MATERIAL PROVIDED ->
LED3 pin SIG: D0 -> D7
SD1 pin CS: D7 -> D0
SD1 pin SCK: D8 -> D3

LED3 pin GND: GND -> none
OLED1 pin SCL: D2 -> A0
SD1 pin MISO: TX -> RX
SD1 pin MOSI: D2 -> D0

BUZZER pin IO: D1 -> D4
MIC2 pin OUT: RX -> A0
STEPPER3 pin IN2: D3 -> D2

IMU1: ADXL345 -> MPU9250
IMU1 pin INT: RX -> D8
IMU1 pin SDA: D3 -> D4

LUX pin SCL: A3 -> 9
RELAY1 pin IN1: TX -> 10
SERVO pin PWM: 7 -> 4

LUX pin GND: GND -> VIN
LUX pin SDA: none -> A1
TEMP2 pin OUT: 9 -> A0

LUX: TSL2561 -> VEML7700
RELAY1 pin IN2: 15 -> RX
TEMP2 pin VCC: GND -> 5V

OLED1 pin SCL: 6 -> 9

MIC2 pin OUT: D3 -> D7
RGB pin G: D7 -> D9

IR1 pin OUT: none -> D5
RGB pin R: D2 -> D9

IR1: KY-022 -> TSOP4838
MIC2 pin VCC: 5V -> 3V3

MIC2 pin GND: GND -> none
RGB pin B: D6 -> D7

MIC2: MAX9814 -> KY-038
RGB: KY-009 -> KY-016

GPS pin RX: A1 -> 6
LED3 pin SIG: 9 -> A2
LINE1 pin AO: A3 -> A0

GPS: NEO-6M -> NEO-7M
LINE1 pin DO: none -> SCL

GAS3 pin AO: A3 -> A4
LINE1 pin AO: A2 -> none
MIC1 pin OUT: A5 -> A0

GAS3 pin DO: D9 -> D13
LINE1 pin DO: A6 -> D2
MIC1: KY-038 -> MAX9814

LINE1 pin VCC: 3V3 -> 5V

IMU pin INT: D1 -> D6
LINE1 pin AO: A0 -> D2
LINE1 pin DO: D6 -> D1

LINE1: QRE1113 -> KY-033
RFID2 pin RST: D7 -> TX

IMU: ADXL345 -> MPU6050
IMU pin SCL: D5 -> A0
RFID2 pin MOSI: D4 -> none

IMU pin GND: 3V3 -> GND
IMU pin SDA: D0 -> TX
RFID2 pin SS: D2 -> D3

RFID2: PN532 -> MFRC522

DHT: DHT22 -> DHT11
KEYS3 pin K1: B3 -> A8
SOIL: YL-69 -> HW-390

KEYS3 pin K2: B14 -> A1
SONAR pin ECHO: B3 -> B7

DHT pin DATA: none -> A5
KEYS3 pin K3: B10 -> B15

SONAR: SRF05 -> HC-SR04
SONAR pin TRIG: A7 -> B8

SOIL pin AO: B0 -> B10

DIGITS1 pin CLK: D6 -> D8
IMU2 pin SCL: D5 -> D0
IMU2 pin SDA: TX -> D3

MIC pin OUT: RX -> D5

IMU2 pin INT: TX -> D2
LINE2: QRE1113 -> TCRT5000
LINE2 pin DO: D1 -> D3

WHAT YOU SHOULD DO -> Print out the whole of the material above exactly as it stands.

COMPLETED EXERCISE ->
LED3 pin SIG: D0 -> D7
SD1 pin CS: D7 -> D0
SD1 pin SCK: D8 -> D3

LED3 pin GND: GND -> none
OLED1 pin SCL: D2 -> A0
SD1 pin MISO: TX -> RX
SD1 pin MOSI: D2 -> D0

BUZZER pin IO: D1 -> D4
MIC2 pin OUT: RX -> A0
STEPPER3 pin IN2: D3 -> D2

IMU1: ADXL345 -> MPU9250
IMU1 pin INT: RX -> D8
IMU1 pin SDA: D3 -> D4

LUX pin SCL: A3 -> 9
RELAY1 pin IN1: TX -> 10
SERVO pin PWM: 7 -> 4

LUX pin GND: GND -> VIN
LUX pin SDA: none -> A1
TEMP2 pin OUT: 9 -> A0

LUX: TSL2561 -> VEML7700
RELAY1 pin IN2: 15 -> RX
TEMP2 pin VCC: GND -> 5V

OLED1 pin SCL: 6 -> 9

MIC2 pin OUT: D3 -> D7
RGB pin G: D7 -> D9

IR1 pin OUT: none -> D5
RGB pin R: D2 -> D9

IR1: KY-022 -> TSOP4838
MIC2 pin VCC: 5V -> 3V3

MIC2 pin GND: GND -> none
RGB pin B: D6 -> D7

MIC2: MAX9814 -> KY-038
RGB: KY-009 -> KY-016

GPS pin RX: A1 -> 6
LED3 pin SIG: 9 -> A2
LINE1 pin AO: A3 -> A0

GPS: NEO-6M -> NEO-7M
LINE1 pin DO: none -> SCL

GAS3 pin AO: A3 -> A4
LINE1 pin AO: A2 -> none
MIC1 pin OUT: A5 -> A0

GAS3 pin DO: D9 -> D13
LINE1 pin DO: A6 -> D2
MIC1: KY-038 -> MAX9814

LINE1 pin VCC: 3V3 -> 5V

IMU pin INT: D1 -> D6
LINE1 pin AO: A0 -> D2
LINE1 pin DO: D6 -> D1

LINE1: QRE1113 -> KY-033
RFID2 pin RST: D7 -> TX

IMU: ADXL345 -> MPU6050
IMU pin SCL: D5 -> A0
RFID2 pin MOSI: D4 -> none

IMU pin GND: 3V3 -> GND
IMU pin SDA: D0 -> TX
RFID2 pin SS: D2 -> D3

RFID2: PN532 -> MFRC522

DHT: DHT22 -> DHT11
KEYS3 pin K1: B3 -> A8
SOIL: YL-69 -> HW-390

KEYS3 pin K2: B14 -> A1
SONAR pin ECHO: B3 -> B7

DHT pin DATA: none -> A5
KEYS3 pin K3: B10 -> B15

SONAR: SRF05 -> HC-SR04
SONAR pin TRIG: A7 -> B8

SOIL pin AO: B0 -> B10

DIGITS1 pin CLK: D6 -> D8
IMU2 pin SCL: D5 -> D0
IMU2 pin SDA: TX -> D3

MIC pin OUT: RX -> D5

IMU2 pin INT: TX -> D2
LINE2: QRE1113 -> TCRT5000
LINE2 pin DO: D1 -> D3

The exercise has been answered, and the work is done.